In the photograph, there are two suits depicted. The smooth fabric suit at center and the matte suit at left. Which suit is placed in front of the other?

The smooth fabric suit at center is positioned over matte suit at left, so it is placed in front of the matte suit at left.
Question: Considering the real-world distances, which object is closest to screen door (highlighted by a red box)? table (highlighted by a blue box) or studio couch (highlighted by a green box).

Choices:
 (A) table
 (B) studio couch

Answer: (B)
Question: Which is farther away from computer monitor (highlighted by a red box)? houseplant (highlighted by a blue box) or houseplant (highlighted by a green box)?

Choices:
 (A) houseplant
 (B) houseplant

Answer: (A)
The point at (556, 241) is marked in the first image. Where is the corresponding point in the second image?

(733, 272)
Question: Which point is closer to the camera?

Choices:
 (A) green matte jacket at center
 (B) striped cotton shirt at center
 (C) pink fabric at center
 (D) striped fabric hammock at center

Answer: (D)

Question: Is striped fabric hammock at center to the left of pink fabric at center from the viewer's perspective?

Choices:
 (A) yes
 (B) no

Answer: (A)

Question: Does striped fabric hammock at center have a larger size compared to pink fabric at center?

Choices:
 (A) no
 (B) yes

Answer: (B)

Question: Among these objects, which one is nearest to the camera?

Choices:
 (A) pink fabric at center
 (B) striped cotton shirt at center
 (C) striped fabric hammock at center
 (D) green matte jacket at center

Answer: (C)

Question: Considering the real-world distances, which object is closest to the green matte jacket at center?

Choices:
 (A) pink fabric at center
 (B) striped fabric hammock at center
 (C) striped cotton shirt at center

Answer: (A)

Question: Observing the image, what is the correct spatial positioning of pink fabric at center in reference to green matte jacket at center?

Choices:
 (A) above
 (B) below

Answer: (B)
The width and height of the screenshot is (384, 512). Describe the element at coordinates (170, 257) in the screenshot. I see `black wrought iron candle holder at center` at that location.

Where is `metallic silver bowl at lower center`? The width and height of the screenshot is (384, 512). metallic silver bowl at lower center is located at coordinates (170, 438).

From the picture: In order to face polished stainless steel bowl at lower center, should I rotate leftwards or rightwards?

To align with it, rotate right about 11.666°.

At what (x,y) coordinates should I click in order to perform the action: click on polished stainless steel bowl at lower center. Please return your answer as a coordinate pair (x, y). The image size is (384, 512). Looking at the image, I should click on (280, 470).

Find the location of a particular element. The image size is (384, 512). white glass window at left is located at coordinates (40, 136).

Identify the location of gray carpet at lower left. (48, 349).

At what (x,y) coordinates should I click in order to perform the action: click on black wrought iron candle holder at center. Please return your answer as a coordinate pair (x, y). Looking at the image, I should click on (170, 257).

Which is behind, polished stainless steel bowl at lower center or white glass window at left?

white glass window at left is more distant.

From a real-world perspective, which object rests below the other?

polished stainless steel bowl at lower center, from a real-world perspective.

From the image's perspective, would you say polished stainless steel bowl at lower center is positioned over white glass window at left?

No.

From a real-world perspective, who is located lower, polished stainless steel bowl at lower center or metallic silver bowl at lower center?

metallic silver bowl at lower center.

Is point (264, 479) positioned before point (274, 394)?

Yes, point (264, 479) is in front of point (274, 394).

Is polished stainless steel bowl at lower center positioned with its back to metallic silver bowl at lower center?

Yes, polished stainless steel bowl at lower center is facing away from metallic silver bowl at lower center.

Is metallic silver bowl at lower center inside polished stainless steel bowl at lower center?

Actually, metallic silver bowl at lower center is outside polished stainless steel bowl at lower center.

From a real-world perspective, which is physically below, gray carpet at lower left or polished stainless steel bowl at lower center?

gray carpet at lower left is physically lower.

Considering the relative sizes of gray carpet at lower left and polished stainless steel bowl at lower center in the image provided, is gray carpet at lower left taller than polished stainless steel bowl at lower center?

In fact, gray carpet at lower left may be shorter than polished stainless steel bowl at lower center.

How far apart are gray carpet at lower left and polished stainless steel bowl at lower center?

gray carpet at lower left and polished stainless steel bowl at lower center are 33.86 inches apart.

Stated exercise:
Please edit the listing above so that every "striped fabric hammock" becomes "striped canvas hammock". Leave all other wording as it is.

Exercise response:
In the photograph, there are two suits depicted. The smooth fabric suit at center and the matte suit at left. Which suit is placed in front of the other?

The smooth fabric suit at center is positioned over matte suit at left, so it is placed in front of the matte suit at left.
Question: Considering the real-world distances, which object is closest to screen door (highlighted by a red box)? table (highlighted by a blue box) or studio couch (highlighted by a green box).

Choices:
 (A) table
 (B) studio couch

Answer: (B)
Question: Which is farther away from computer monitor (highlighted by a red box)? houseplant (highlighted by a blue box) or houseplant (highlighted by a green box)?

Choices:
 (A) houseplant
 (B) houseplant

Answer: (A)
The point at (556, 241) is marked in the first image. Where is the corresponding point in the second image?

(733, 272)
Question: Which point is closer to the camera?

Choices:
 (A) green matte jacket at center
 (B) striped cotton shirt at center
 (C) pink fabric at center
 (D) striped canvas hammock at center

Answer: (D)

Question: Is striped canvas hammock at center to the left of pink fabric at center from the viewer's perspective?

Choices:
 (A) yes
 (B) no

Answer: (A)

Question: Does striped canvas hammock at center have a larger size compared to pink fabric at center?

Choices:
 (A) no
 (B) yes

Answer: (B)

Question: Among these objects, which one is nearest to the camera?

Choices:
 (A) pink fabric at center
 (B) striped cotton shirt at center
 (C) striped canvas hammock at center
 (D) green matte jacket at center

Answer: (C)

Question: Considering the real-world distances, which object is closest to the green matte jacket at center?

Choices:
 (A) pink fabric at center
 (B) striped canvas hammock at center
 (C) striped cotton shirt at center

Answer: (A)

Question: Observing the image, what is the correct spatial positioning of pink fabric at center in reference to green matte jacket at center?

Choices:
 (A) above
 (B) below

Answer: (B)
The width and height of the screenshot is (384, 512). Describe the element at coordinates (170, 257) in the screenshot. I see `black wrought iron candle holder at center` at that location.

Where is `metallic silver bowl at lower center`? The width and height of the screenshot is (384, 512). metallic silver bowl at lower center is located at coordinates (170, 438).

From the picture: In order to face polished stainless steel bowl at lower center, should I rotate leftwards or rightwards?

To align with it, rotate right about 11.666°.

At what (x,y) coordinates should I click in order to perform the action: click on polished stainless steel bowl at lower center. Please return your answer as a coordinate pair (x, y). The image size is (384, 512). Looking at the image, I should click on (280, 470).

Find the location of a particular element. The image size is (384, 512). white glass window at left is located at coordinates (40, 136).

Identify the location of gray carpet at lower left. (48, 349).

At what (x,y) coordinates should I click in order to perform the action: click on black wrought iron candle holder at center. Please return your answer as a coordinate pair (x, y). Looking at the image, I should click on (170, 257).

Which is behind, polished stainless steel bowl at lower center or white glass window at left?

white glass window at left is more distant.

From a real-world perspective, which object rests below the other?

polished stainless steel bowl at lower center, from a real-world perspective.

From the image's perspective, would you say polished stainless steel bowl at lower center is positioned over white glass window at left?

No.

From a real-world perspective, who is located lower, polished stainless steel bowl at lower center or metallic silver bowl at lower center?

metallic silver bowl at lower center.

Is point (264, 479) positioned before point (274, 394)?

Yes, point (264, 479) is in front of point (274, 394).

Is polished stainless steel bowl at lower center positioned with its back to metallic silver bowl at lower center?

Yes, polished stainless steel bowl at lower center is facing away from metallic silver bowl at lower center.

Is metallic silver bowl at lower center inside polished stainless steel bowl at lower center?

Actually, metallic silver bowl at lower center is outside polished stainless steel bowl at lower center.

From a real-world perspective, which is physically below, gray carpet at lower left or polished stainless steel bowl at lower center?

gray carpet at lower left is physically lower.

Considering the relative sizes of gray carpet at lower left and polished stainless steel bowl at lower center in the image provided, is gray carpet at lower left taller than polished stainless steel bowl at lower center?

In fact, gray carpet at lower left may be shorter than polished stainless steel bowl at lower center.

How far apart are gray carpet at lower left and polished stainless steel bowl at lower center?

gray carpet at lower left and polished stainless steel bowl at lower center are 33.86 inches apart.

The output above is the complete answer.